ASSIGNMENT >>
Across the entries below, how many lines include the word "cone"? Reply with only the number.

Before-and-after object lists
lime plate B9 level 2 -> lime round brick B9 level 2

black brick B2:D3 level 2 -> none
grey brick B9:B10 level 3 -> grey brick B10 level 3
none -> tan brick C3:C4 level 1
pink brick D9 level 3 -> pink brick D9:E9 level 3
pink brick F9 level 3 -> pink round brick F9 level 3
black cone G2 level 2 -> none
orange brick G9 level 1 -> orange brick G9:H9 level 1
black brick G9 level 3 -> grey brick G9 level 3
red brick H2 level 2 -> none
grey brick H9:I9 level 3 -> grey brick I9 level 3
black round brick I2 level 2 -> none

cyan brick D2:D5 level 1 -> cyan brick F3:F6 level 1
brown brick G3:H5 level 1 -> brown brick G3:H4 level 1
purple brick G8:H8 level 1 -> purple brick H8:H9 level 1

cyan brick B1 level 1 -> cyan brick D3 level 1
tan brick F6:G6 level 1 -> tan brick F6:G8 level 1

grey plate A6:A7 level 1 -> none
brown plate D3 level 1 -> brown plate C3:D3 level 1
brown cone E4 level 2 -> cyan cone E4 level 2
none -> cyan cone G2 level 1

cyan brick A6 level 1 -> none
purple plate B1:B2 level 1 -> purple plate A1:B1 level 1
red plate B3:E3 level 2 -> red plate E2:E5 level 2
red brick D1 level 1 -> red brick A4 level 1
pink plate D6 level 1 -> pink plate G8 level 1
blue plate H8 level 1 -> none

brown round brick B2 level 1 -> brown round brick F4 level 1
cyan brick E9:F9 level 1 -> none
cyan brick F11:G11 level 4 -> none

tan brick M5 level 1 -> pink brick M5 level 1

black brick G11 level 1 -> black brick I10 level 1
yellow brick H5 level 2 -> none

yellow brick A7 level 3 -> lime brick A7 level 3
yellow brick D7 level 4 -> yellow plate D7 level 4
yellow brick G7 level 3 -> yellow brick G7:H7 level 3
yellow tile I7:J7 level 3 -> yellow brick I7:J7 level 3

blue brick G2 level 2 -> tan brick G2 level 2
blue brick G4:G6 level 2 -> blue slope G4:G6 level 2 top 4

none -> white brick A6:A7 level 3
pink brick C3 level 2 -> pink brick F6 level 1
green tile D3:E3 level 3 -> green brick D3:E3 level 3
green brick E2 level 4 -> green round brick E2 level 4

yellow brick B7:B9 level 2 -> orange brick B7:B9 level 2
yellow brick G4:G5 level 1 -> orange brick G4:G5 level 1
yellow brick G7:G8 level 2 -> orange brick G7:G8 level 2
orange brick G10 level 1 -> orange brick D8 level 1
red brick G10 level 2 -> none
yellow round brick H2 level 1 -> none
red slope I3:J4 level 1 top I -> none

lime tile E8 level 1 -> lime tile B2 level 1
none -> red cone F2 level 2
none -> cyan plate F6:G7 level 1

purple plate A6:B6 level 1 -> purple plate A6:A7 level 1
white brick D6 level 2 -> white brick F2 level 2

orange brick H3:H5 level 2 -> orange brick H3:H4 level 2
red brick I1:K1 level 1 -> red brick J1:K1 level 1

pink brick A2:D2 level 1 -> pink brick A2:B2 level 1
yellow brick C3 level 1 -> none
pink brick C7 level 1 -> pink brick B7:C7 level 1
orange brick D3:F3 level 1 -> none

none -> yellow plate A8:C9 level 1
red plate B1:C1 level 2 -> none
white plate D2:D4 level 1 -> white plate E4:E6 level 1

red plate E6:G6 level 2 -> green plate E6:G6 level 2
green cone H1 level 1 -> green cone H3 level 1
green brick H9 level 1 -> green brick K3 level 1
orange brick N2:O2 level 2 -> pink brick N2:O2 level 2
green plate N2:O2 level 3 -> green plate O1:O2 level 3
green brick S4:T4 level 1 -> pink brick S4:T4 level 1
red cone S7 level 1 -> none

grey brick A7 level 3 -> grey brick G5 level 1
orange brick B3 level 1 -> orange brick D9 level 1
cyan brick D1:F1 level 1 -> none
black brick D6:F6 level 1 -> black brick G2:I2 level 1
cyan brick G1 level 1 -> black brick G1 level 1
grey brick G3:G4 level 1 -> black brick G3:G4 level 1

OUTPUT BELOW >>
6